→ Exercise input
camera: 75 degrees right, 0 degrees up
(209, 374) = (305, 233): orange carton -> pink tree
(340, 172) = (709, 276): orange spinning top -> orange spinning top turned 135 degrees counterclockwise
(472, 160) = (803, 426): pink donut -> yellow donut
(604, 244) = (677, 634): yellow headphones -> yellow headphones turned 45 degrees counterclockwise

→ Exercise description
An exact copy of every record above is required.

→ Problem solution
camera: 75 degrees right, 0 degrees up
(209, 374) = (305, 233): orange carton -> pink tree
(340, 172) = (709, 276): orange spinning top -> orange spinning top turned 135 degrees counterclockwise
(472, 160) = (803, 426): pink donut -> yellow donut
(604, 244) = (677, 634): yellow headphones -> yellow headphones turned 45 degrees counterclockwise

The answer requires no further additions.